• **Task statement**: Look through the entries below and copy exactly the part that begins with the line containing "black box [156,316,262,402]" and ends with the line containing "black box [383,115,451,168]". Do not copy the pictures.

• **Given records**:
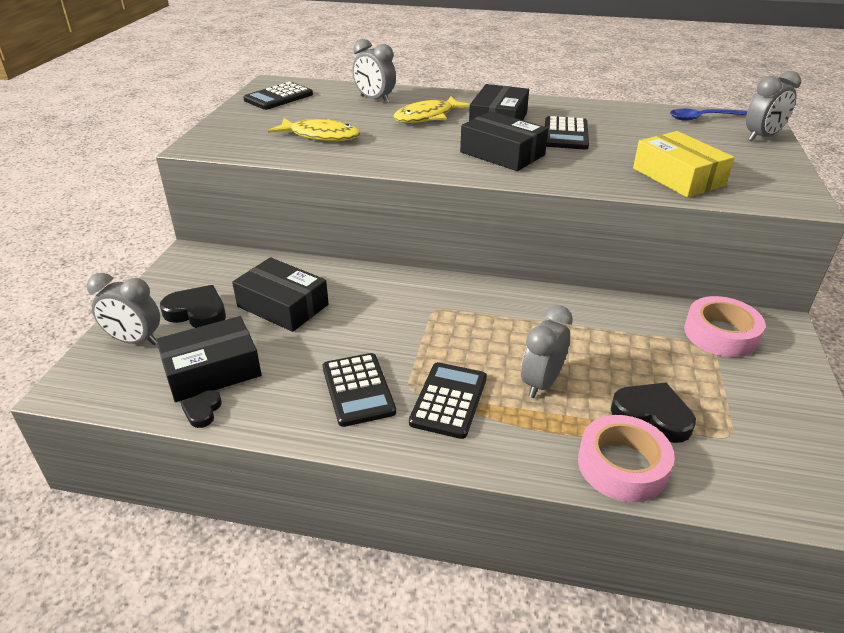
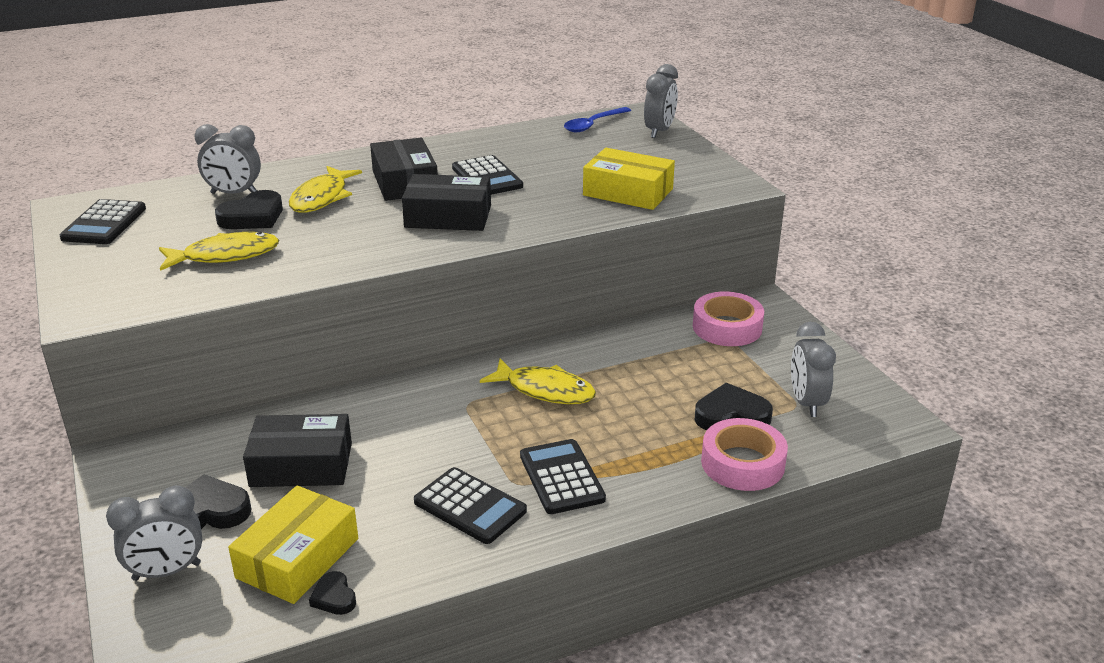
camera: 35 degrees left, 5 degrees down
black box [156,316,262,402] -> yellow box [228,485,358,604]
grey clock [521,305,573,398] -> grey clock moved to [791,322,836,417]
none -> black heart [215,190,283,229]
none -> yellow fish [480,359,596,404]

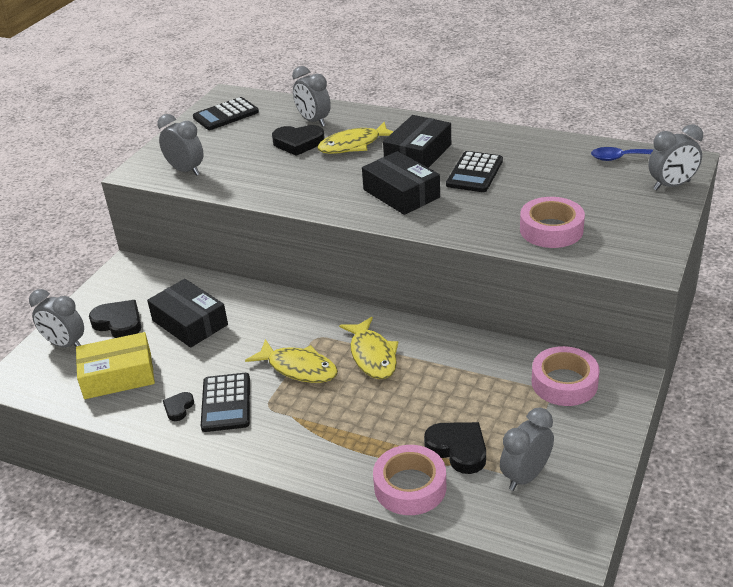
camera: 50 degrees right, 5 degrees up
yellow fish [159,232,279,271] -> yellow fish moved to [245,339,338,383]
black heart [309,571,356,615] -> black heart moved to [163,392,194,421]
black calculator [520,439,606,514] -> none
yellow box [583,148,675,210] -> pink tape [520,197,585,248]
none -> grey clock [157,114,204,176]

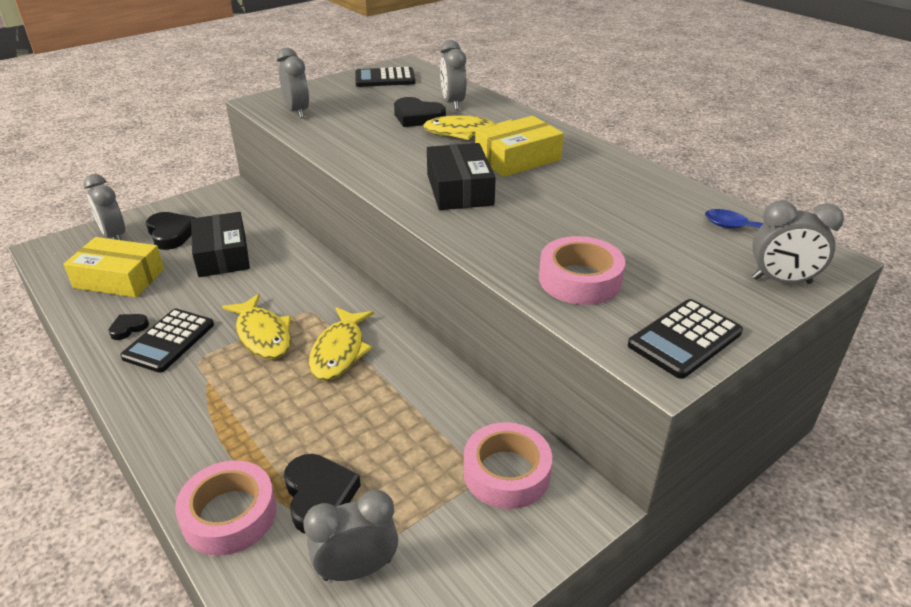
camera: 25 degrees right, 0 degrees up
black box [383,115,451,168] -> yellow box [475,116,564,177]
black calculator [446,151,503,192] -> black calculator moved to [628,299,743,379]

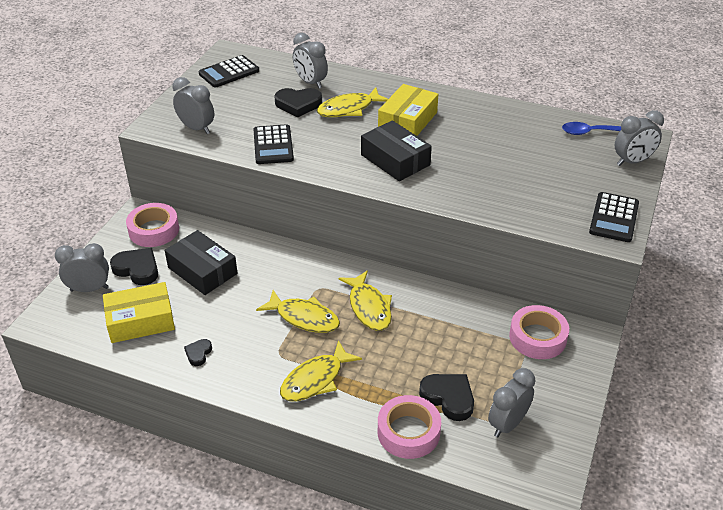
camera: 30 degrees left, 5 degrees up
grey clock [83,174,125,240] -> grey clock turned 150 degrees clockwise [55,243,109,292]
black calculator [120,309,214,373] -> black calculator moved to [254,124,294,164]
pink tape [539,236,625,305] -> pink tape moved to [126,203,179,247]
none -> yellow fish [280,340,362,401]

• **Solved exercise**:
black box [156,316,262,402] -> yellow box [228,485,358,604]
grey clock [521,305,573,398] -> grey clock moved to [791,322,836,417]
none -> black heart [215,190,283,229]
none -> yellow fish [480,359,596,404]

camera: 50 degrees right, 5 degrees up
yellow fish [159,232,279,271] -> yellow fish moved to [245,339,338,383]
black heart [309,571,356,615] -> black heart moved to [163,392,194,421]
black calculator [520,439,606,514] -> none
yellow box [583,148,675,210] -> pink tape [520,197,585,248]
none -> grey clock [157,114,204,176]

camera: 25 degrees right, 0 degrees up
black box [383,115,451,168] -> yellow box [475,116,564,177]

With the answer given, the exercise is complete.